• [What to produce]: Report back each line of the data that contains the word "slope".

Object state change records:
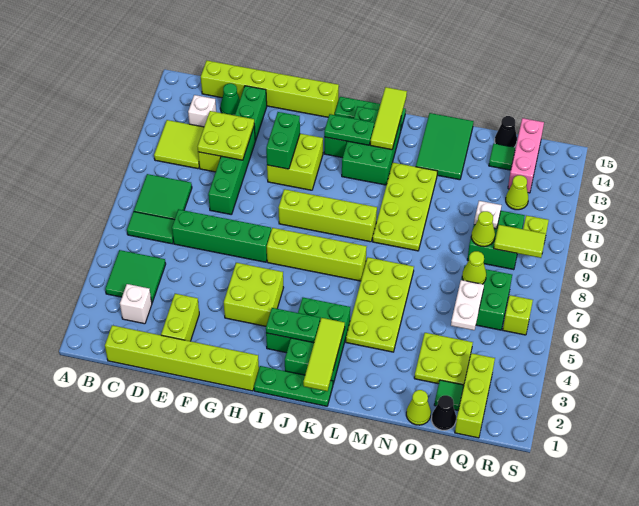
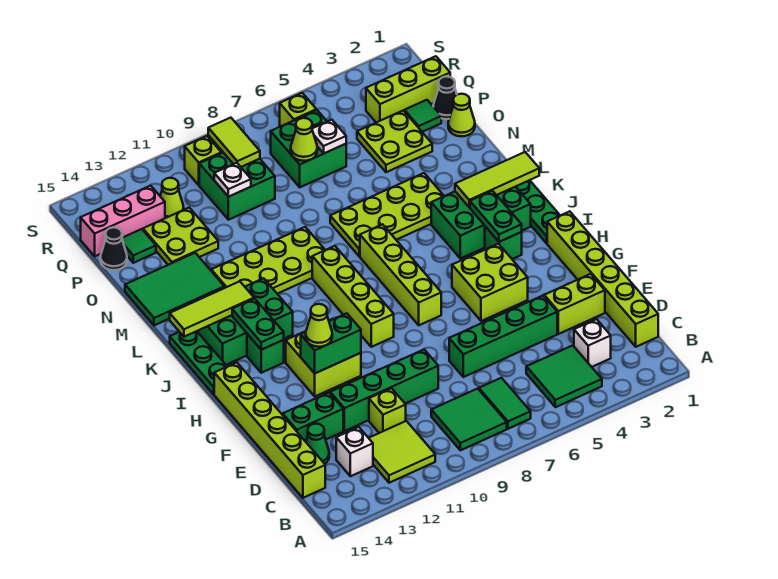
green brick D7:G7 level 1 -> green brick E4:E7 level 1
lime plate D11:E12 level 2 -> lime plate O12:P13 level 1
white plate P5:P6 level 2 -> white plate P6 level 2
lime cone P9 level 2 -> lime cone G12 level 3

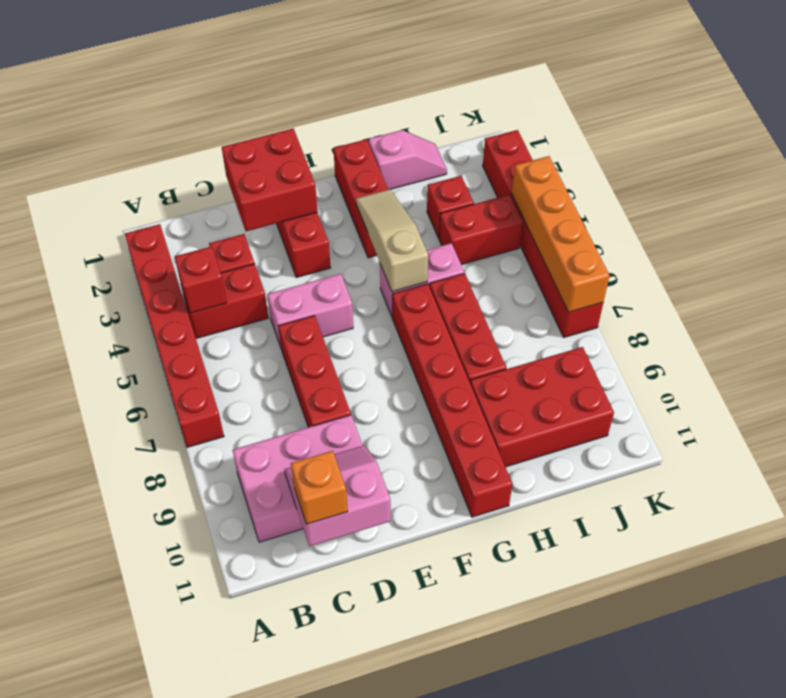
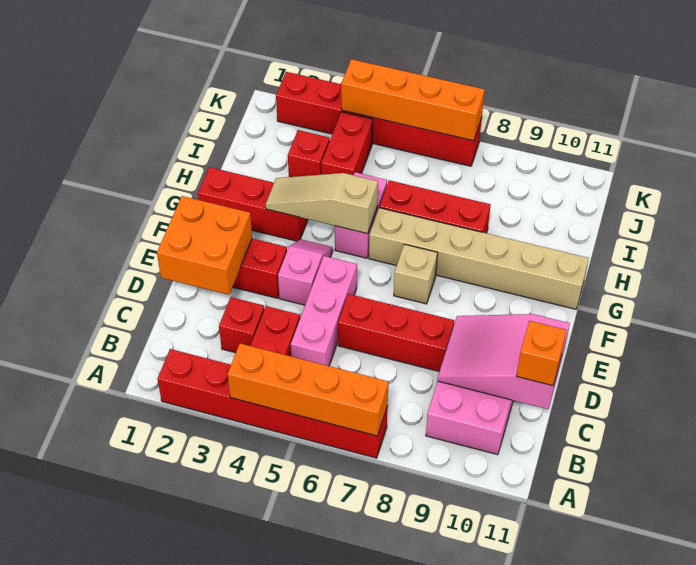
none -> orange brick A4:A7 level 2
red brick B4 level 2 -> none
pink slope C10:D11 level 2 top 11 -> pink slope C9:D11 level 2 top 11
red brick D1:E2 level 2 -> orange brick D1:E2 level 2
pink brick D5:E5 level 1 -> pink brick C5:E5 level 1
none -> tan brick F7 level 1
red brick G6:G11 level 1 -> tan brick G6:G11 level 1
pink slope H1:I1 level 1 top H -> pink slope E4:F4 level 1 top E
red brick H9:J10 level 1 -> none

• [Answer]:
pink slope C10:D11 level 2 top 11 -> pink slope C9:D11 level 2 top 11
pink slope H1:I1 level 1 top H -> pink slope E4:F4 level 1 top E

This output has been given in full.